- _Problem to work on_
Begin at the line containing "V3: 9V (plus" in the entries below and end at the line containing "C4: 47uF (IC1/PA3, MODE) -> none"; transcribe that range exactly and nothing outside it.

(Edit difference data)
──────────────────────────────

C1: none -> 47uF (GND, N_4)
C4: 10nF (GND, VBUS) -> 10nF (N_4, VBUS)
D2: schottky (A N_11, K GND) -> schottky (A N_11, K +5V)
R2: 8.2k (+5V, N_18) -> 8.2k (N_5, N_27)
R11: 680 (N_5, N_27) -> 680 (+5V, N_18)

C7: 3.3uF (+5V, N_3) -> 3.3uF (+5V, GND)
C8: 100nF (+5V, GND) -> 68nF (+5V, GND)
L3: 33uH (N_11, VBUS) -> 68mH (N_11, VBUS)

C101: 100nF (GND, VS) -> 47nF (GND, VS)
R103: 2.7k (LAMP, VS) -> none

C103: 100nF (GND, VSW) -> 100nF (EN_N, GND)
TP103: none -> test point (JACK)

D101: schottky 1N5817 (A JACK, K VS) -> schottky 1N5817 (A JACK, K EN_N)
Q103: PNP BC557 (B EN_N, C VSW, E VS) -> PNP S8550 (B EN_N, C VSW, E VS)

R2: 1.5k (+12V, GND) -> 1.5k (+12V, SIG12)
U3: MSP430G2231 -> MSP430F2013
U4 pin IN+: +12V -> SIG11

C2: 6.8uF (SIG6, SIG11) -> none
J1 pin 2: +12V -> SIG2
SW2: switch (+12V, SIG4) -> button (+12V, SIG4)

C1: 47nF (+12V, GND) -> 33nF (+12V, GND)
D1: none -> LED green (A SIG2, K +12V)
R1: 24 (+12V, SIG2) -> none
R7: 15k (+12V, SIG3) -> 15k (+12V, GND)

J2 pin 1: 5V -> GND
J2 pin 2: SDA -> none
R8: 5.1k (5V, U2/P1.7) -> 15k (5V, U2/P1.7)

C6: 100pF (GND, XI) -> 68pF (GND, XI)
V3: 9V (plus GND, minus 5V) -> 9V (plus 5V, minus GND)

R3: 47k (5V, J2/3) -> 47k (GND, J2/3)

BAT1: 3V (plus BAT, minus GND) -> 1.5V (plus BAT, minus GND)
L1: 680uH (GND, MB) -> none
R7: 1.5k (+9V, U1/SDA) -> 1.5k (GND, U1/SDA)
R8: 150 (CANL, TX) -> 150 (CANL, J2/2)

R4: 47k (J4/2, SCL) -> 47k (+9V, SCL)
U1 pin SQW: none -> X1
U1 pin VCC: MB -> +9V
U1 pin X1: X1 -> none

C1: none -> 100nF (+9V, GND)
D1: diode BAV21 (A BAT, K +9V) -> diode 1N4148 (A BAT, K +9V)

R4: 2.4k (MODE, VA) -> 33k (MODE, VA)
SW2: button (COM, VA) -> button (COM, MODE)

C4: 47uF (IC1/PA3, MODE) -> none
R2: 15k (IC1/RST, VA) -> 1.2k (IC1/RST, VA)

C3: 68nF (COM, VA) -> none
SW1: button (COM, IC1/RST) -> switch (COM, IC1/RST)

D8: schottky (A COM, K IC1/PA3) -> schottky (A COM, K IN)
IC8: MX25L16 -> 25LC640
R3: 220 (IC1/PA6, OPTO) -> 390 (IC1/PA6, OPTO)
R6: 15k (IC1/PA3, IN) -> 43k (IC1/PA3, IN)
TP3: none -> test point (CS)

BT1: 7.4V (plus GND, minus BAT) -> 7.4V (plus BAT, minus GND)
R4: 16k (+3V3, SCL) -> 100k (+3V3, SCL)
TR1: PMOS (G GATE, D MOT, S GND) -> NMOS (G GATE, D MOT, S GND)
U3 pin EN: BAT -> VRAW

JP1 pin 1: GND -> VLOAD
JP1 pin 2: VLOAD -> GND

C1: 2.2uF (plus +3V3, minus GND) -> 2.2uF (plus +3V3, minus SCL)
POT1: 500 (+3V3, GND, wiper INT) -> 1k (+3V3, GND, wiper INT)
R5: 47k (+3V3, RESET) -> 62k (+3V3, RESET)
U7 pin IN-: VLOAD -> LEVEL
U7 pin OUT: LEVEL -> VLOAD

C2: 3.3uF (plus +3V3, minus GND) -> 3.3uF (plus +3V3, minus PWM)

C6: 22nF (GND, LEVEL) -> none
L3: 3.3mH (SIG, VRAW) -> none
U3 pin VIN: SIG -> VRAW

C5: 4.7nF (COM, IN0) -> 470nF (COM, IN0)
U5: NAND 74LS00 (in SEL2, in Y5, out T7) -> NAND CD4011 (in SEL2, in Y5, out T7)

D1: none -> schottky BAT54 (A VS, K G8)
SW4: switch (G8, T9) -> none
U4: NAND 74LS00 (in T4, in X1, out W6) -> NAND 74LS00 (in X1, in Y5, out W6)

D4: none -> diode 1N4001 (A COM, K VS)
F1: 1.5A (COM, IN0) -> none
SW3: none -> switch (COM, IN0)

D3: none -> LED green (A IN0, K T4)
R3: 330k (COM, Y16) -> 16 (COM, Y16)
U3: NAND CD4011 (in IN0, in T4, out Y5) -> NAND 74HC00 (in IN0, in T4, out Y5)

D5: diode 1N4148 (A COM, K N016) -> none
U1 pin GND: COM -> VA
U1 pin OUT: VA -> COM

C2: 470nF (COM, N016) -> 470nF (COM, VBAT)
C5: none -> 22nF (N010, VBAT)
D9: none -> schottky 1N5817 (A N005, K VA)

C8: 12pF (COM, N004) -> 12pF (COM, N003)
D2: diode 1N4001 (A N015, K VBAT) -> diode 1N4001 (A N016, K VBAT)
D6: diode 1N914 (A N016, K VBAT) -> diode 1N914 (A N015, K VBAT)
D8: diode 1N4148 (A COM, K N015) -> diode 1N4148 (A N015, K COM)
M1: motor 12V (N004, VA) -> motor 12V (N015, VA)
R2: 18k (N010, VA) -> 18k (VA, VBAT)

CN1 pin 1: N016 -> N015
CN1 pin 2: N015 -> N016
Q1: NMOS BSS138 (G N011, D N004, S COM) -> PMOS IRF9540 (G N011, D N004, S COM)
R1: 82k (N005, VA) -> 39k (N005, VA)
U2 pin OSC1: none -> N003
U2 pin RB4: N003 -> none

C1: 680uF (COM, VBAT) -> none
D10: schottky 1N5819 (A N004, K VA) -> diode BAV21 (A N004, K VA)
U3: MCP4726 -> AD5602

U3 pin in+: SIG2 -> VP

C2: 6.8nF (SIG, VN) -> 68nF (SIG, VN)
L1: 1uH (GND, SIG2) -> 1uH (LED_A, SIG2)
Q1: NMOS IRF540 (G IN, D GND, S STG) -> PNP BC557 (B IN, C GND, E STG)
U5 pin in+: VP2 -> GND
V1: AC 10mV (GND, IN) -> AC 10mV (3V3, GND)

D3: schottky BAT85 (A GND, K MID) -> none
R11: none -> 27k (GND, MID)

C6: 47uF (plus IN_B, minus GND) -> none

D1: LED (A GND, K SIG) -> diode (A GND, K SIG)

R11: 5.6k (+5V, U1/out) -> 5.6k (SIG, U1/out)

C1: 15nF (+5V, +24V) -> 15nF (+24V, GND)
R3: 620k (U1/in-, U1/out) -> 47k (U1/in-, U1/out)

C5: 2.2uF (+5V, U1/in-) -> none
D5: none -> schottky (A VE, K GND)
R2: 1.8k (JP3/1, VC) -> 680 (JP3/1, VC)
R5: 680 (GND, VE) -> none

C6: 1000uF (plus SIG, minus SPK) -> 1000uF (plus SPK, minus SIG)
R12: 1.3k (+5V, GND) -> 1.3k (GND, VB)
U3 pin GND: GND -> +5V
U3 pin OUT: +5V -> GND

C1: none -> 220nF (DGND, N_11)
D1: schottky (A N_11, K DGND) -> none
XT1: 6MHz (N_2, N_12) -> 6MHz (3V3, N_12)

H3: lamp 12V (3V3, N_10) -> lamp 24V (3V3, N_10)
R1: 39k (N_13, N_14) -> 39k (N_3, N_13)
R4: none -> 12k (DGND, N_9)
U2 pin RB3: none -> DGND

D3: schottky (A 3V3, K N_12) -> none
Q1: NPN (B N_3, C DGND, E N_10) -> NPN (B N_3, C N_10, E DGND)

──────────────────────────────

- _Written response_
V3: 9V (plus GND, minus 5V) -> 9V (plus 5V, minus GND)

R3: 47k (5V, J2/3) -> 47k (GND, J2/3)

BAT1: 3V (plus BAT, minus GND) -> 1.5V (plus BAT, minus GND)
L1: 680uH (GND, MB) -> none
R7: 1.5k (+9V, U1/SDA) -> 1.5k (GND, U1/SDA)
R8: 150 (CANL, TX) -> 150 (CANL, J2/2)

R4: 47k (J4/2, SCL) -> 47k (+9V, SCL)
U1 pin SQW: none -> X1
U1 pin VCC: MB -> +9V
U1 pin X1: X1 -> none

C1: none -> 100nF (+9V, GND)
D1: diode BAV21 (A BAT, K +9V) -> diode 1N4148 (A BAT, K +9V)

R4: 2.4k (MODE, VA) -> 33k (MODE, VA)
SW2: button (COM, VA) -> button (COM, MODE)

C4: 47uF (IC1/PA3, MODE) -> none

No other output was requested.